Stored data
+++
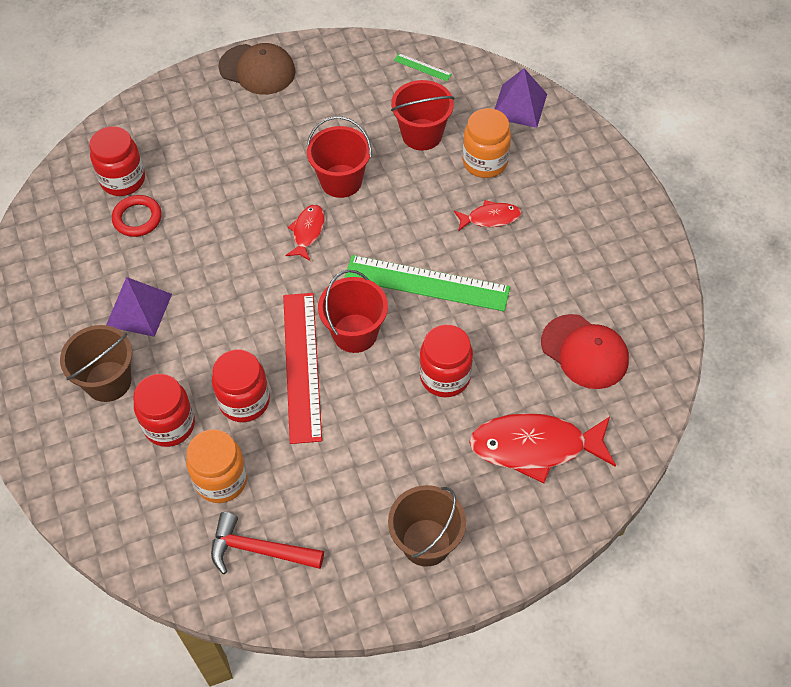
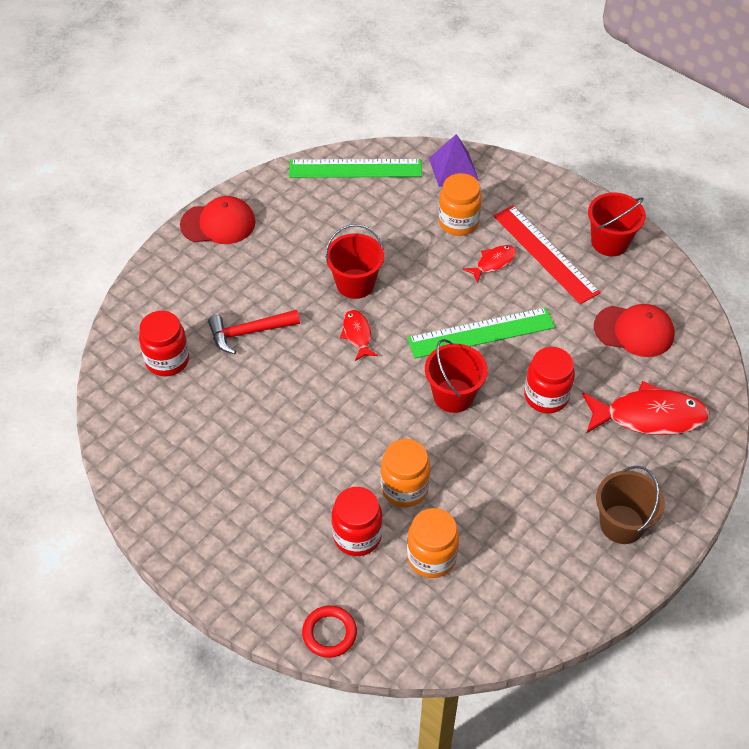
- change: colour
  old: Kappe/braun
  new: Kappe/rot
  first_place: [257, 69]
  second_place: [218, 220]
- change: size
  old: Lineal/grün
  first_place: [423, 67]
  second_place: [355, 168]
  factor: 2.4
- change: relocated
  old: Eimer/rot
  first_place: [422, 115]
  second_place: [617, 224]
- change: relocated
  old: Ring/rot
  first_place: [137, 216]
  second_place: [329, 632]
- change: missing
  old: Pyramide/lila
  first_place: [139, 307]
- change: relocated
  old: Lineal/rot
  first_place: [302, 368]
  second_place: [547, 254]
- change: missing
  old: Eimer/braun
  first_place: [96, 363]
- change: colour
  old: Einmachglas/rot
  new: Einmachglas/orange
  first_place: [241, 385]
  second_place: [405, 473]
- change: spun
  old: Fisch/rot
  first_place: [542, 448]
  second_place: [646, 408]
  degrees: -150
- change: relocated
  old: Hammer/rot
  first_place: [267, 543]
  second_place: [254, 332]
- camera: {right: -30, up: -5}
+++
Your objective: Your task is to write out, exactly, the line that contains "first_place: [96, 363]" and each line after it to the end of the data, with no other lines.

Answer space:
  first_place: [96, 363]
- change: colour
  old: Einmachglas/rot
  new: Einmachglas/orange
  first_place: [241, 385]
  second_place: [405, 473]
- change: spun
  old: Fisch/rot
  first_place: [542, 448]
  second_place: [646, 408]
  degrees: -150
- change: relocated
  old: Hammer/rot
  first_place: [267, 543]
  second_place: [254, 332]
- camera: {right: -30, up: -5}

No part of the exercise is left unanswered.